- Task to carry out: Nothing but a number belongs in the answer: how many lines of the records below contain the string "white".

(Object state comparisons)
--- START ---
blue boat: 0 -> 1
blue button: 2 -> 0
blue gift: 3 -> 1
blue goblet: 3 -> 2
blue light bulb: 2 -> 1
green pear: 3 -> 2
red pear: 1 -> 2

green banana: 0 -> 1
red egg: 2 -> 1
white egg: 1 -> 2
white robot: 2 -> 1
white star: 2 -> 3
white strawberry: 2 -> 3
--- END ---
--- START ---
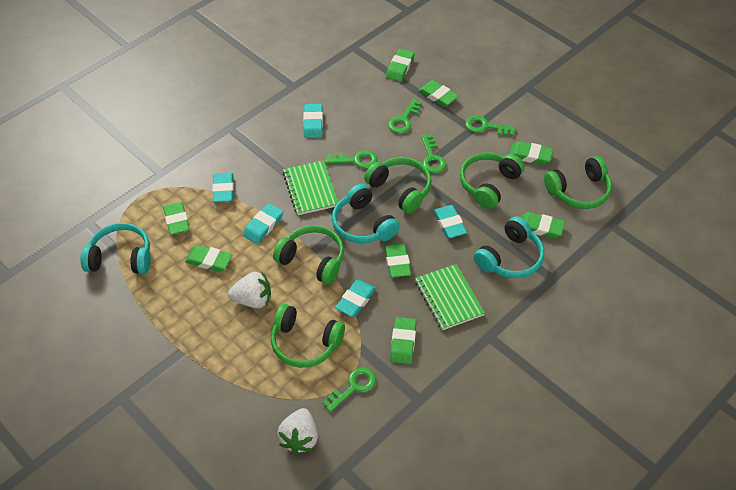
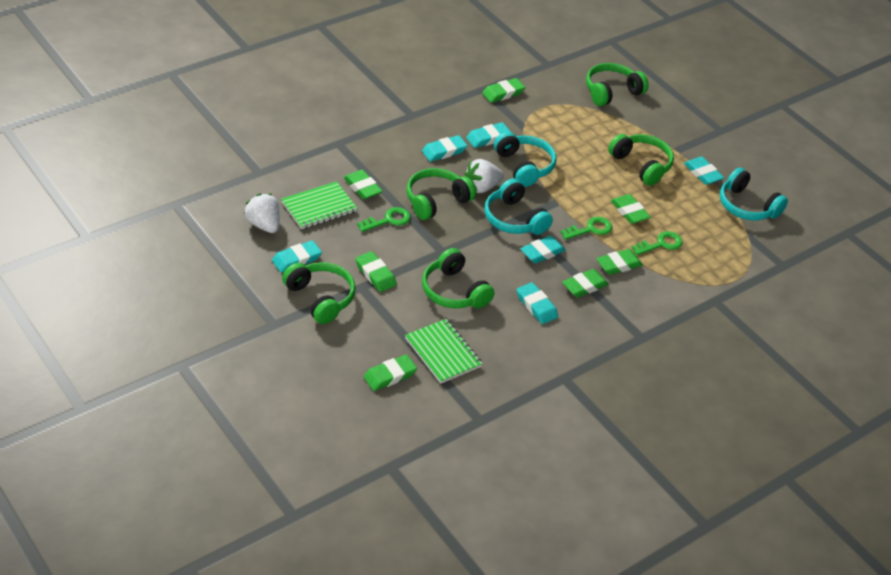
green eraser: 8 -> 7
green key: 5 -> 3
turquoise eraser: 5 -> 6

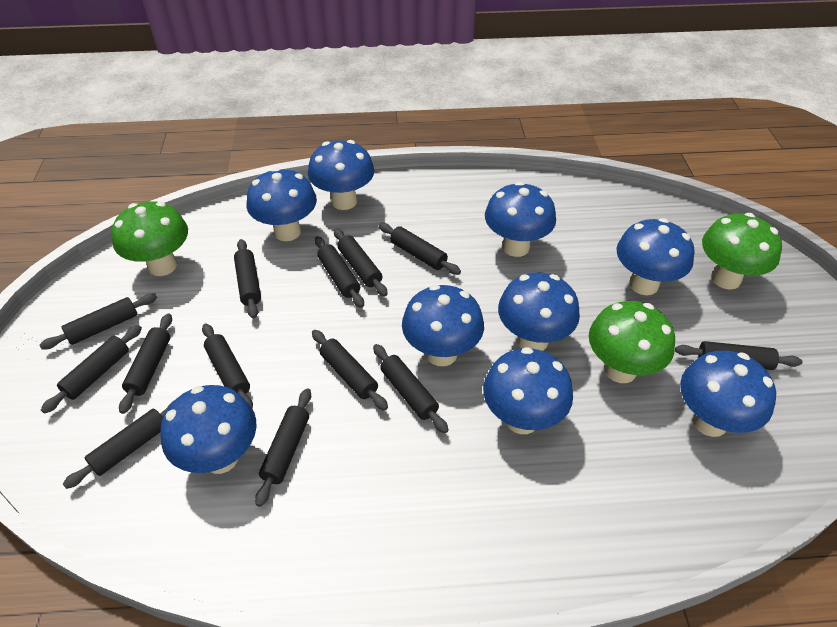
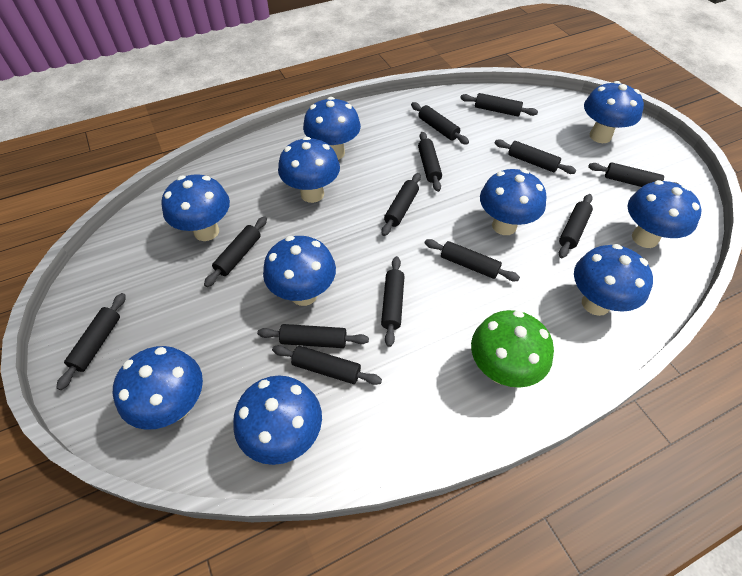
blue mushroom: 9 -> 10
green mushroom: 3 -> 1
--- END ---
- Exercise solution: 4